*WHAT YOU NEED TO DO:*
The entire set of lines below should be copied exactly.

*PROVIDED ENTRIES:*
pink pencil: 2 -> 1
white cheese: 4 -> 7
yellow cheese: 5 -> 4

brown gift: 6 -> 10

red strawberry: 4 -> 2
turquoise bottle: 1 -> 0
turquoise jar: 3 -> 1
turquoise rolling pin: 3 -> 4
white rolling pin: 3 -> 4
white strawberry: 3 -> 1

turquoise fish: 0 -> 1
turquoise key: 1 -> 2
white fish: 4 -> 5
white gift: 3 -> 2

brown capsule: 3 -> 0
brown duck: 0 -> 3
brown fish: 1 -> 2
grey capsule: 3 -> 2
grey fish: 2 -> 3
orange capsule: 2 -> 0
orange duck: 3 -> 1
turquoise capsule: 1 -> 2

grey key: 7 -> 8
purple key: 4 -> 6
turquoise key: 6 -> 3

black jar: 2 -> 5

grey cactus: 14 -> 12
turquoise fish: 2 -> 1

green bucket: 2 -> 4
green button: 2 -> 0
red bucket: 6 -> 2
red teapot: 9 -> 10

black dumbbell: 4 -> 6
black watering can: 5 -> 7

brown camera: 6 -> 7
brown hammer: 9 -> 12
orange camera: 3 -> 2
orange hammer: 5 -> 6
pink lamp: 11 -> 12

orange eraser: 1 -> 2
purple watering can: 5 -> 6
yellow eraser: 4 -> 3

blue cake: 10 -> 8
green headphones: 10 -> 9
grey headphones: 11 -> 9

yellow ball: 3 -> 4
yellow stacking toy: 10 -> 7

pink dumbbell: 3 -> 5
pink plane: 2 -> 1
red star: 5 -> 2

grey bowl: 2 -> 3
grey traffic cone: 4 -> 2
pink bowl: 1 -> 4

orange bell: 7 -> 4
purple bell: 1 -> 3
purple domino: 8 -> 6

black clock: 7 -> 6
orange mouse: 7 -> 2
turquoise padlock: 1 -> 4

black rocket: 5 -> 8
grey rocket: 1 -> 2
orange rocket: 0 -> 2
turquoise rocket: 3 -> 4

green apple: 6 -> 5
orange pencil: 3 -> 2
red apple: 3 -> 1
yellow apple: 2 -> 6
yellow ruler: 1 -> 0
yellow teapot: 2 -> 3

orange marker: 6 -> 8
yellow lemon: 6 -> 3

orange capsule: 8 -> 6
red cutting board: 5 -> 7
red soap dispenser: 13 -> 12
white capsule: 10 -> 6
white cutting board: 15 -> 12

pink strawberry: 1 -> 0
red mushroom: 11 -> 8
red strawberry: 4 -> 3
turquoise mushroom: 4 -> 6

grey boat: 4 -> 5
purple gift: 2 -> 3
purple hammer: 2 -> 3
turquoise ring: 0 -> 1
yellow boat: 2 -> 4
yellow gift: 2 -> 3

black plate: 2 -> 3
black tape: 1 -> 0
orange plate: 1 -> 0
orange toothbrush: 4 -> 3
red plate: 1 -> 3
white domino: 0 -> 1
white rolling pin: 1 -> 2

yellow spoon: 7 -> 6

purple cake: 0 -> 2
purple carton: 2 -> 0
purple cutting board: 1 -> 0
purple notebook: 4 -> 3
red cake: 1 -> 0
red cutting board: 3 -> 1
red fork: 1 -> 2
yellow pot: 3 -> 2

*ANSWER:*
pink pencil: 2 -> 1
white cheese: 4 -> 7
yellow cheese: 5 -> 4

brown gift: 6 -> 10

red strawberry: 4 -> 2
turquoise bottle: 1 -> 0
turquoise jar: 3 -> 1
turquoise rolling pin: 3 -> 4
white rolling pin: 3 -> 4
white strawberry: 3 -> 1

turquoise fish: 0 -> 1
turquoise key: 1 -> 2
white fish: 4 -> 5
white gift: 3 -> 2

brown capsule: 3 -> 0
brown duck: 0 -> 3
brown fish: 1 -> 2
grey capsule: 3 -> 2
grey fish: 2 -> 3
orange capsule: 2 -> 0
orange duck: 3 -> 1
turquoise capsule: 1 -> 2

grey key: 7 -> 8
purple key: 4 -> 6
turquoise key: 6 -> 3

black jar: 2 -> 5

grey cactus: 14 -> 12
turquoise fish: 2 -> 1

green bucket: 2 -> 4
green button: 2 -> 0
red bucket: 6 -> 2
red teapot: 9 -> 10

black dumbbell: 4 -> 6
black watering can: 5 -> 7

brown camera: 6 -> 7
brown hammer: 9 -> 12
orange camera: 3 -> 2
orange hammer: 5 -> 6
pink lamp: 11 -> 12

orange eraser: 1 -> 2
purple watering can: 5 -> 6
yellow eraser: 4 -> 3

blue cake: 10 -> 8
green headphones: 10 -> 9
grey headphones: 11 -> 9

yellow ball: 3 -> 4
yellow stacking toy: 10 -> 7

pink dumbbell: 3 -> 5
pink plane: 2 -> 1
red star: 5 -> 2

grey bowl: 2 -> 3
grey traffic cone: 4 -> 2
pink bowl: 1 -> 4

orange bell: 7 -> 4
purple bell: 1 -> 3
purple domino: 8 -> 6

black clock: 7 -> 6
orange mouse: 7 -> 2
turquoise padlock: 1 -> 4

black rocket: 5 -> 8
grey rocket: 1 -> 2
orange rocket: 0 -> 2
turquoise rocket: 3 -> 4

green apple: 6 -> 5
orange pencil: 3 -> 2
red apple: 3 -> 1
yellow apple: 2 -> 6
yellow ruler: 1 -> 0
yellow teapot: 2 -> 3

orange marker: 6 -> 8
yellow lemon: 6 -> 3

orange capsule: 8 -> 6
red cutting board: 5 -> 7
red soap dispenser: 13 -> 12
white capsule: 10 -> 6
white cutting board: 15 -> 12

pink strawberry: 1 -> 0
red mushroom: 11 -> 8
red strawberry: 4 -> 3
turquoise mushroom: 4 -> 6

grey boat: 4 -> 5
purple gift: 2 -> 3
purple hammer: 2 -> 3
turquoise ring: 0 -> 1
yellow boat: 2 -> 4
yellow gift: 2 -> 3

black plate: 2 -> 3
black tape: 1 -> 0
orange plate: 1 -> 0
orange toothbrush: 4 -> 3
red plate: 1 -> 3
white domino: 0 -> 1
white rolling pin: 1 -> 2

yellow spoon: 7 -> 6

purple cake: 0 -> 2
purple carton: 2 -> 0
purple cutting board: 1 -> 0
purple notebook: 4 -> 3
red cake: 1 -> 0
red cutting board: 3 -> 1
red fork: 1 -> 2
yellow pot: 3 -> 2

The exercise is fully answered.